▶ EXERCISE INSTRUCTIONS
Every line from the one that contains "red hammer [312,233,406,275]" to the end of the records must be restated word for word. No other line belongs in the answer.

*** Opening of PROVIDED INFORMATION ***

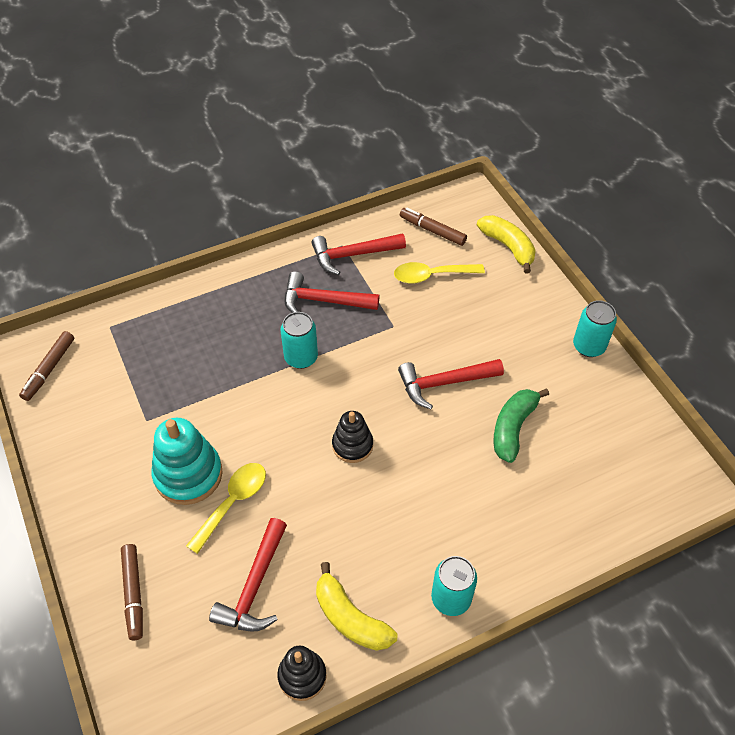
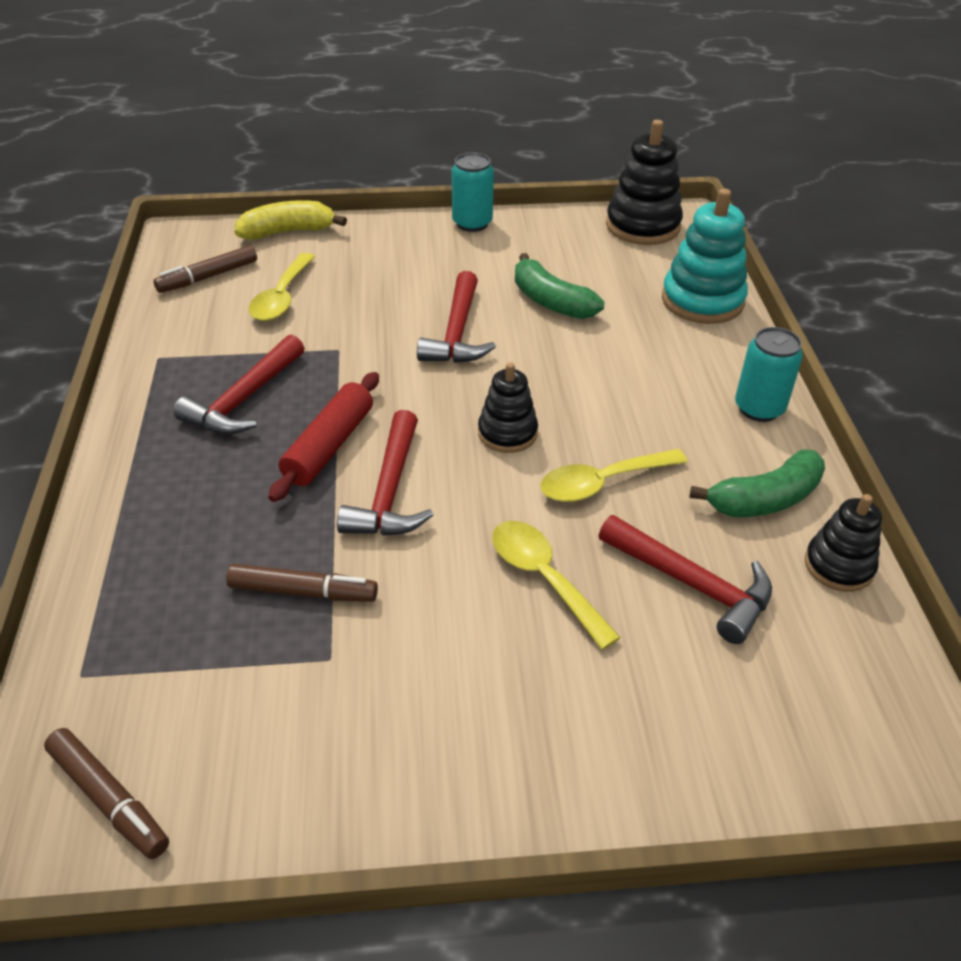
camera: 70 degrees left, 10 degrees down
brown marker [121,544,143,640] -> brown marker moved to [226,564,378,602]
turquoise stacking toy [151,418,223,505] -> turquoise stacking toy moved to [662,189,748,324]
turquoise can [281,312,318,369] -> red rolling pin [268,372,379,502]
red hammer [312,233,406,275] -> red hammer moved to [337,410,433,536]
yellow banana [316,562,397,651] -> green banana [689,449,825,517]
none -> yellow spoon [540,449,688,502]
none -> black stacking toy [606,120,683,245]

*** Close of PROVIDED INFORMATION ***

▶ YOUR RESPONSE
red hammer [312,233,406,275] -> red hammer moved to [337,410,433,536]
yellow banana [316,562,397,651] -> green banana [689,449,825,517]
none -> yellow spoon [540,449,688,502]
none -> black stacking toy [606,120,683,245]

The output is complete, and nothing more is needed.